_TASK PROMPT_: Your job with the data below: print everything from the line that holds "delete: fork in pink" down to the line that holds "camera: 15 degrees left, 15 degrees up", ends included, exactly, and nothing else.

_SUPPLIED INFORMATION_:
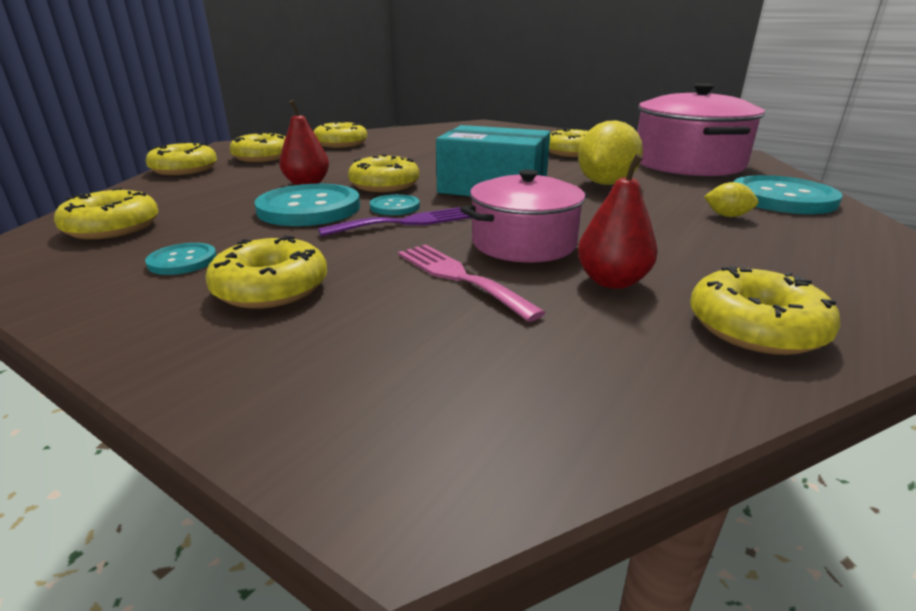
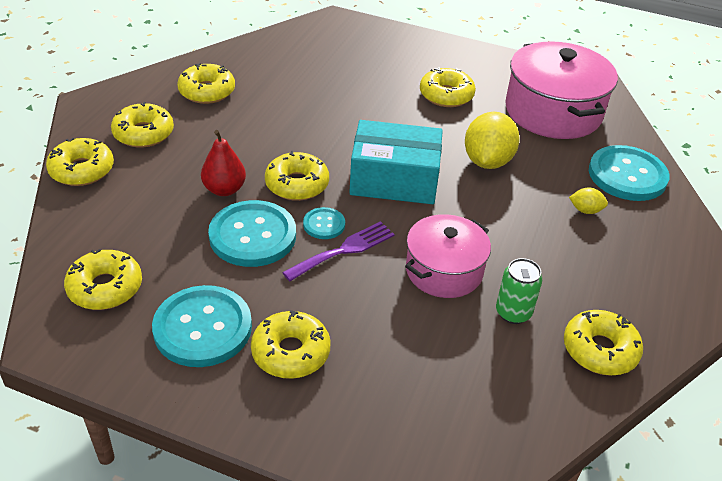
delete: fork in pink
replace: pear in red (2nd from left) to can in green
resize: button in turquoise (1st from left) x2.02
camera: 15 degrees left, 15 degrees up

---

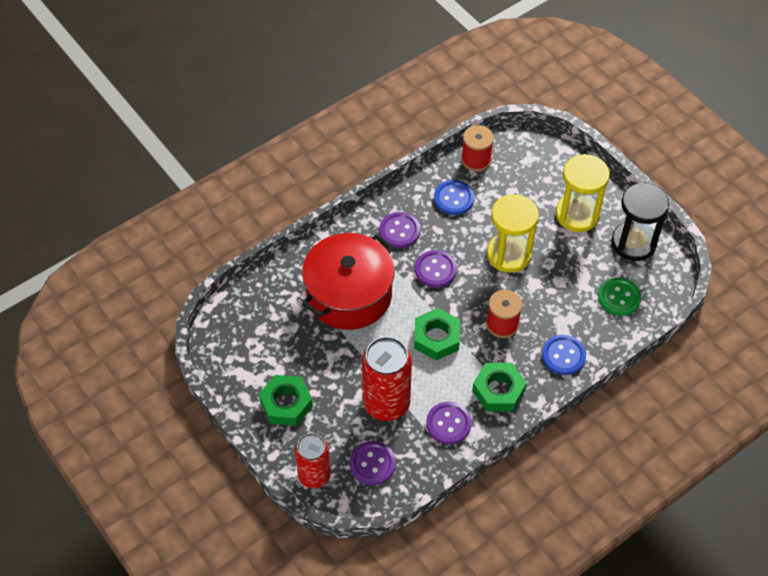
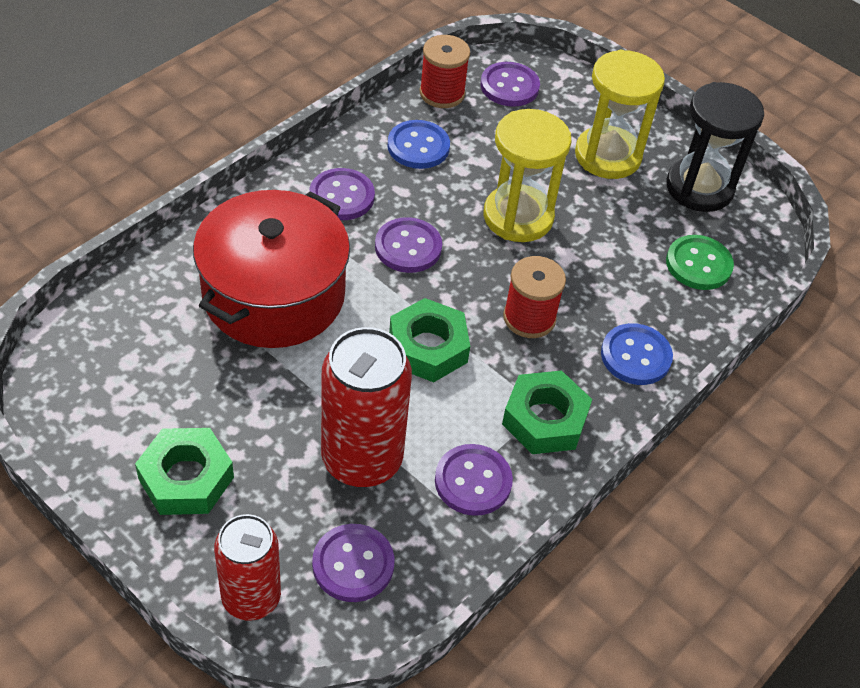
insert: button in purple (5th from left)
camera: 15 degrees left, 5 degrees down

_WRITTEN ANSWER_:
delete: fork in pink
replace: pear in red (2nd from left) to can in green
resize: button in turquoise (1st from left) x2.02
camera: 15 degrees left, 15 degrees up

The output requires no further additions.